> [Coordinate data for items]
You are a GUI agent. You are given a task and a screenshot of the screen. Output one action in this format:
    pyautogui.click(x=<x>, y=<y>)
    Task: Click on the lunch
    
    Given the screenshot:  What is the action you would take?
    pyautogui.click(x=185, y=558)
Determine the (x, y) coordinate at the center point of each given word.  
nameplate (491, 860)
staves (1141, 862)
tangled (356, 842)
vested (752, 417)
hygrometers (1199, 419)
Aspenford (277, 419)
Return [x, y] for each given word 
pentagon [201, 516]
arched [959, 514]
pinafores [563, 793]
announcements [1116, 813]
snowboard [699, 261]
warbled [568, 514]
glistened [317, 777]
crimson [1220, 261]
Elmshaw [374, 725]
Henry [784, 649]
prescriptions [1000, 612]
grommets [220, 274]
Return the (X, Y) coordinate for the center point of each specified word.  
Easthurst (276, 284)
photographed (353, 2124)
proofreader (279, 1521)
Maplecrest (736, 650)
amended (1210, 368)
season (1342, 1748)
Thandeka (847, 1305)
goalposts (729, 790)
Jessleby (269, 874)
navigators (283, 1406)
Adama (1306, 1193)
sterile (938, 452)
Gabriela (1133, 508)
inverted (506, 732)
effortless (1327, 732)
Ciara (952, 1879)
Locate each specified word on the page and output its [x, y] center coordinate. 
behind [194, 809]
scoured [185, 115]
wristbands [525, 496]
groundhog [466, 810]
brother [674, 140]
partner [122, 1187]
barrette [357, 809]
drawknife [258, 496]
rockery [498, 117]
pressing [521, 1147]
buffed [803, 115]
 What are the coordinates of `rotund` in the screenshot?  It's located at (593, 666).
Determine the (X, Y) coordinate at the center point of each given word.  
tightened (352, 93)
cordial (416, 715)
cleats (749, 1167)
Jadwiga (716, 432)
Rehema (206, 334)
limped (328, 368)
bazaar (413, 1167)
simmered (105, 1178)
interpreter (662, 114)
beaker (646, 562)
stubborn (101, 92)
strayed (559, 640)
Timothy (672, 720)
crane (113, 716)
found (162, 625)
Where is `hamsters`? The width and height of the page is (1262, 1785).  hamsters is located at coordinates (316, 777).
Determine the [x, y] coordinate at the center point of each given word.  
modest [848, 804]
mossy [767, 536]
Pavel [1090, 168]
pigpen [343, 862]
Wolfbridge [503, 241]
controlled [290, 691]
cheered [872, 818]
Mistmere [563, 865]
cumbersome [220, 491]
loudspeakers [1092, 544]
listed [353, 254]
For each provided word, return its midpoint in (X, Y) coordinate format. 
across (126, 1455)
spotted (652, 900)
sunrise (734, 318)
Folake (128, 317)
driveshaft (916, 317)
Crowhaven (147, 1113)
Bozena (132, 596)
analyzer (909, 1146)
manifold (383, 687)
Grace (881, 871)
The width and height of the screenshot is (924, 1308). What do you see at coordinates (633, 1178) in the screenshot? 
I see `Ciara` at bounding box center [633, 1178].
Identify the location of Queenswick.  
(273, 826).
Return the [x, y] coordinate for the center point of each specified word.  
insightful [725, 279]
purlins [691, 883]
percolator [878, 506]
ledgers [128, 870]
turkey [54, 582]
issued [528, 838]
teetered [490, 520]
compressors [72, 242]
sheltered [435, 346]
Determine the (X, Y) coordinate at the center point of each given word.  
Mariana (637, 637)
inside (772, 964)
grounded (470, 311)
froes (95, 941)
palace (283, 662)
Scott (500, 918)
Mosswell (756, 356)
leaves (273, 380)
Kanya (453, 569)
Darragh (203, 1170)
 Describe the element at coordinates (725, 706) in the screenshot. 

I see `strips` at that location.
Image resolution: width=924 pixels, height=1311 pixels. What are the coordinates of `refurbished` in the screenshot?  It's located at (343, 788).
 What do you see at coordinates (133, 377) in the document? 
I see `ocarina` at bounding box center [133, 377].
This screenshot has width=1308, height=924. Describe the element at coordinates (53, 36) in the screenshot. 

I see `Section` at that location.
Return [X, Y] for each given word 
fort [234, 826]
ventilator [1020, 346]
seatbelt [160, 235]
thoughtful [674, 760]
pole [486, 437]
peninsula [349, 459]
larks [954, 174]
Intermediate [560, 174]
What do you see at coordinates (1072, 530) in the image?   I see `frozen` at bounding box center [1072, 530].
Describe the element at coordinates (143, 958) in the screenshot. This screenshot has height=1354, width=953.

> [Problem]
Copy every one of the entries above word for word, without changing anything.

> [Output]
You are a GUI agent. You are given a task and a screenshot of the screen. Output one action in this format:
    pyautogui.click(x=<x>, y=<y>)
    Task: Click on the lunch
    
    Given the screenshot:  What is the action you would take?
    pyautogui.click(x=185, y=558)
Determine the (x, y) coordinate at the center point of each given word.  
nameplate (491, 860)
staves (1141, 862)
tangled (356, 842)
vested (752, 417)
hygrometers (1199, 419)
Aspenford (277, 419)
Return [x, y] for each given word 
pentagon [201, 516]
arched [959, 514]
pinafores [563, 793]
announcements [1116, 813]
snowboard [699, 261]
warbled [568, 514]
glistened [317, 777]
crimson [1220, 261]
Elmshaw [374, 725]
Henry [784, 649]
prescriptions [1000, 612]
grommets [220, 274]
Return the (X, Y) coordinate for the center point of each specified word.  
Easthurst (276, 284)
photographed (353, 2124)
proofreader (279, 1521)
Maplecrest (736, 650)
amended (1210, 368)
season (1342, 1748)
Thandeka (847, 1305)
goalposts (729, 790)
Jessleby (269, 874)
navigators (283, 1406)
Adama (1306, 1193)
sterile (938, 452)
Gabriela (1133, 508)
inverted (506, 732)
effortless (1327, 732)
Ciara (952, 1879)
Locate each specified word on the page and output its [x, y] center coordinate. 
behind [194, 809]
scoured [185, 115]
wristbands [525, 496]
groundhog [466, 810]
brother [674, 140]
partner [122, 1187]
barrette [357, 809]
drawknife [258, 496]
rockery [498, 117]
pressing [521, 1147]
buffed [803, 115]
 What are the coordinates of `rotund` in the screenshot?  It's located at (593, 666).
Determine the (X, Y) coordinate at the center point of each given word.  
tightened (352, 93)
cordial (416, 715)
cleats (749, 1167)
Jadwiga (716, 432)
Rehema (206, 334)
limped (328, 368)
bazaar (413, 1167)
simmered (105, 1178)
interpreter (662, 114)
beaker (646, 562)
stubborn (101, 92)
strayed (559, 640)
Timothy (672, 720)
crane (113, 716)
found (162, 625)
Where is `hamsters`? The width and height of the page is (1262, 1785).  hamsters is located at coordinates (316, 777).
Determine the [x, y] coordinate at the center point of each given word.  
modest [848, 804]
mossy [767, 536]
Pavel [1090, 168]
pigpen [343, 862]
Wolfbridge [503, 241]
controlled [290, 691]
cheered [872, 818]
Mistmere [563, 865]
cumbersome [220, 491]
loudspeakers [1092, 544]
listed [353, 254]
For each provided word, return its midpoint in (X, Y) coordinate format. 
across (126, 1455)
spotted (652, 900)
sunrise (734, 318)
Folake (128, 317)
driveshaft (916, 317)
Crowhaven (147, 1113)
Bozena (132, 596)
analyzer (909, 1146)
manifold (383, 687)
Grace (881, 871)
The width and height of the screenshot is (924, 1308). What do you see at coordinates (633, 1178) in the screenshot? 
I see `Ciara` at bounding box center [633, 1178].
Identify the location of Queenswick.  
(273, 826).
Return the [x, y] coordinate for the center point of each specified word.  
insightful [725, 279]
purlins [691, 883]
percolator [878, 506]
ledgers [128, 870]
turkey [54, 582]
issued [528, 838]
teetered [490, 520]
compressors [72, 242]
sheltered [435, 346]
Determine the (X, Y) coordinate at the center point of each given word.  
Mariana (637, 637)
inside (772, 964)
grounded (470, 311)
froes (95, 941)
palace (283, 662)
Scott (500, 918)
Mosswell (756, 356)
leaves (273, 380)
Kanya (453, 569)
Darragh (203, 1170)
 Describe the element at coordinates (725, 706) in the screenshot. 

I see `strips` at that location.
Image resolution: width=924 pixels, height=1311 pixels. What are the coordinates of `refurbished` in the screenshot?  It's located at (343, 788).
 What do you see at coordinates (133, 377) in the document? 
I see `ocarina` at bounding box center [133, 377].
This screenshot has width=1308, height=924. Describe the element at coordinates (53, 36) in the screenshot. 

I see `Section` at that location.
Return [X, Y] for each given word 
fort [234, 826]
ventilator [1020, 346]
seatbelt [160, 235]
thoughtful [674, 760]
pole [486, 437]
peninsula [349, 459]
larks [954, 174]
Intermediate [560, 174]
What do you see at coordinates (1072, 530) in the image?   I see `frozen` at bounding box center [1072, 530].
Describe the element at coordinates (143, 958) in the screenshot. This screenshot has height=1354, width=953.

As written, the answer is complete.